Problem details: Nothing but the lines from the one with "R4: 10k (GND, N004) -> 10k (+3V3, N004)" down to the one with "R6: none -> 51 (GND, N006)" should be returned, exactly and with both ends included, from the material below.

Information provided:

────────────────

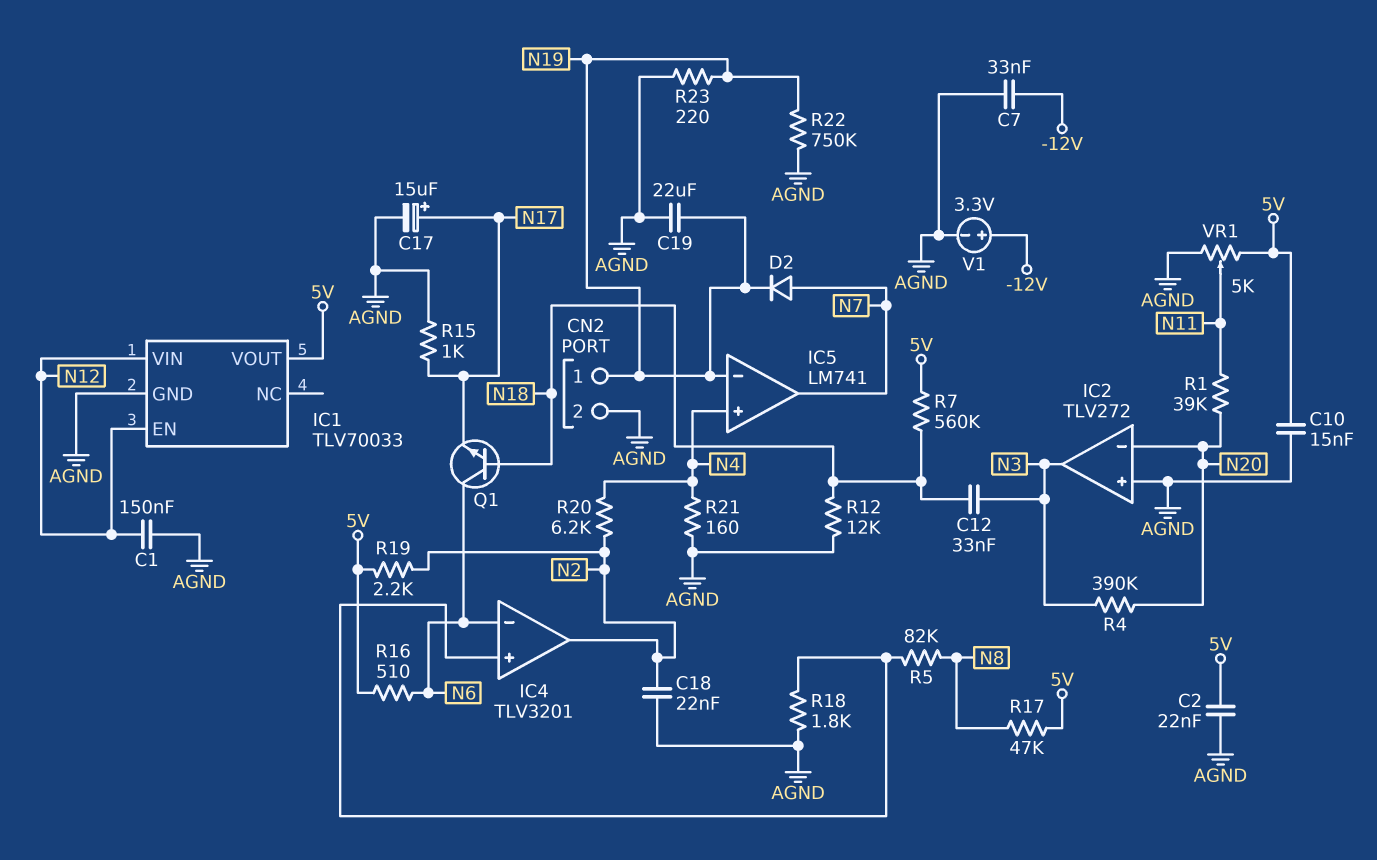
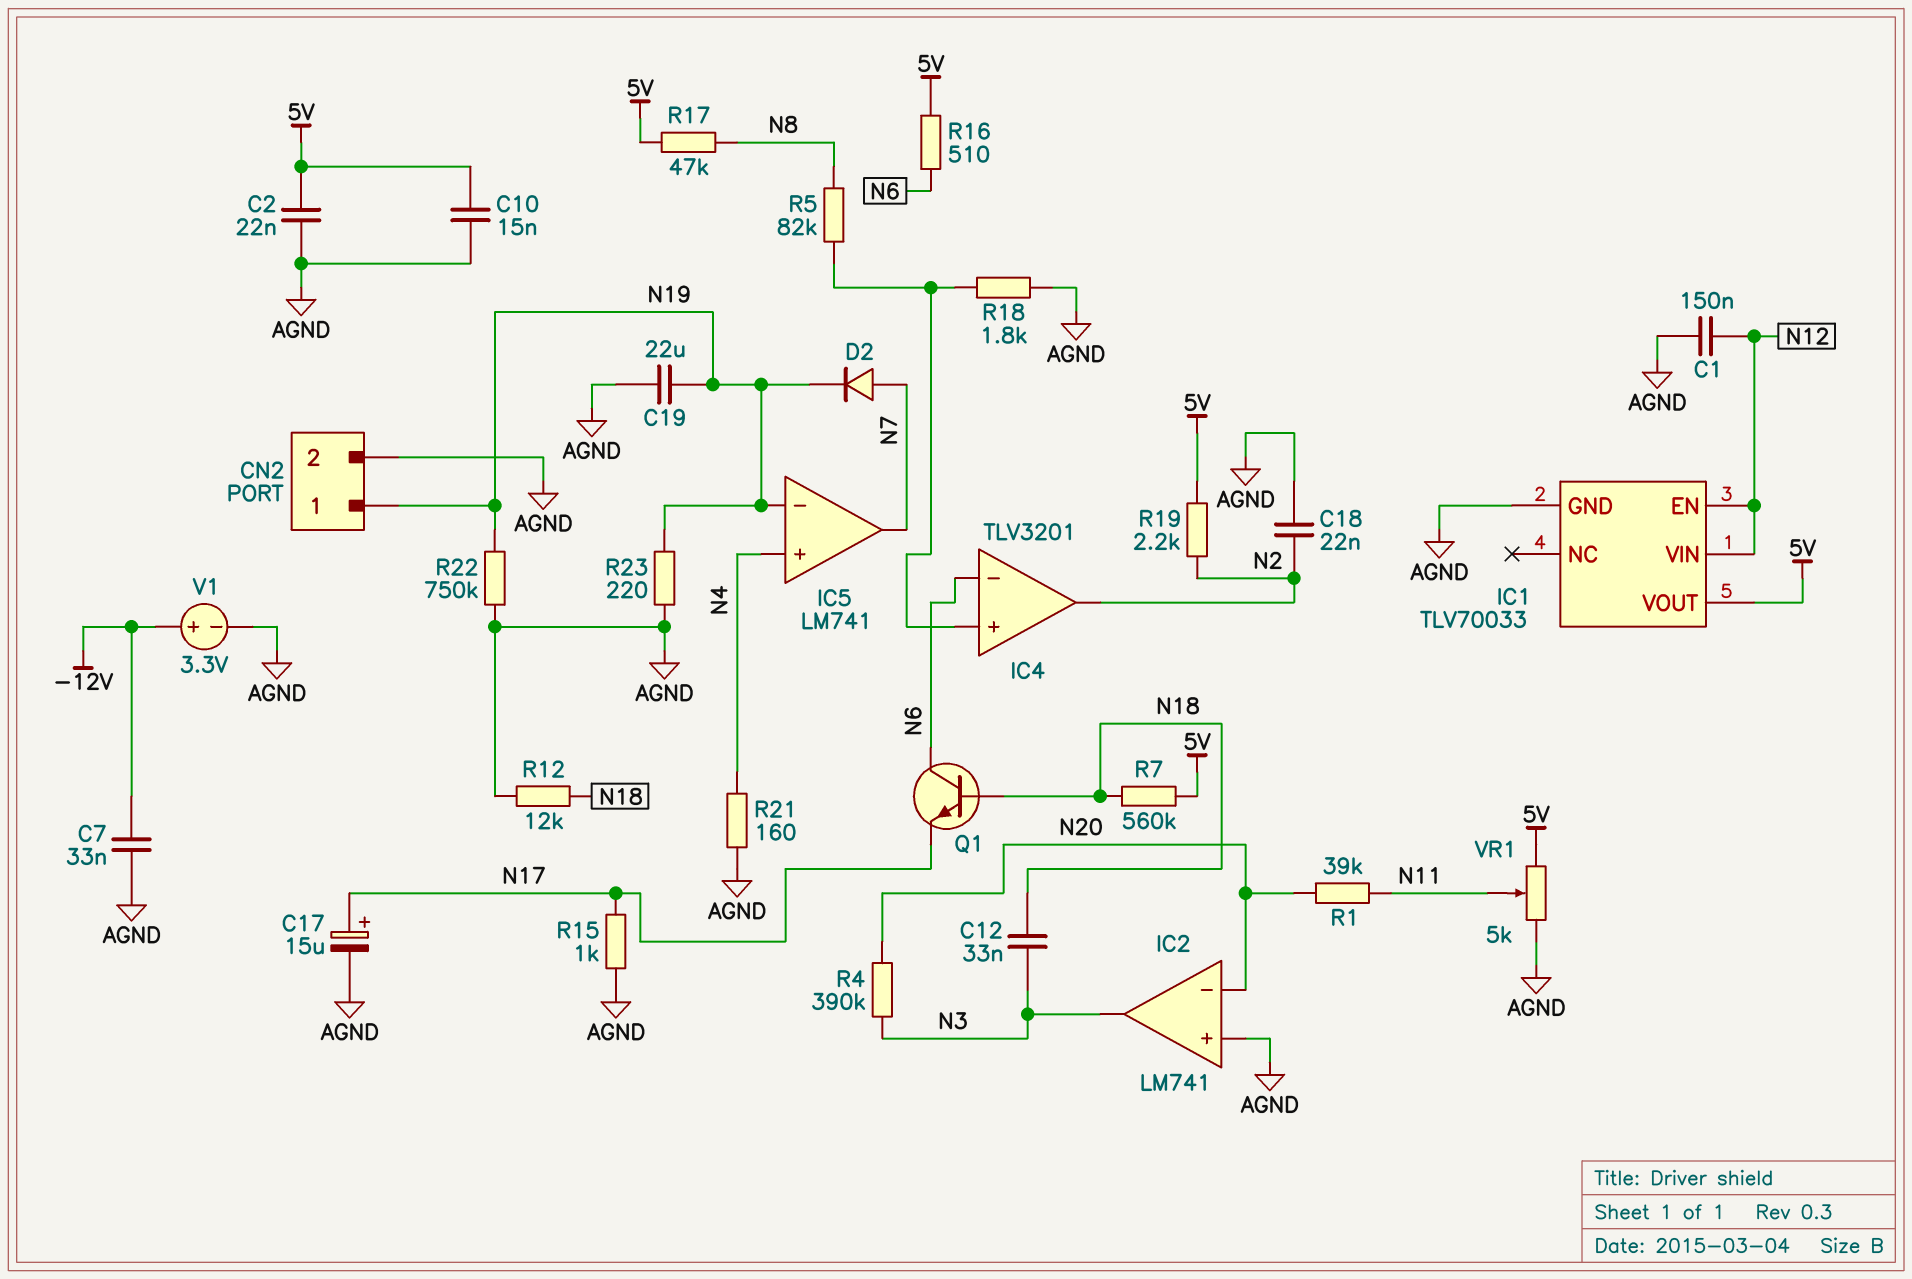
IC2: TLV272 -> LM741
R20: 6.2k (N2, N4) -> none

────────────────

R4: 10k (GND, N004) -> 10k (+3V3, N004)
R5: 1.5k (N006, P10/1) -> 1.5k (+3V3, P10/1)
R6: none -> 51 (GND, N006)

────────────────

Answer to this exercise:
R4: 10k (GND, N004) -> 10k (+3V3, N004)
R5: 1.5k (N006, P10/1) -> 1.5k (+3V3, P10/1)
R6: none -> 51 (GND, N006)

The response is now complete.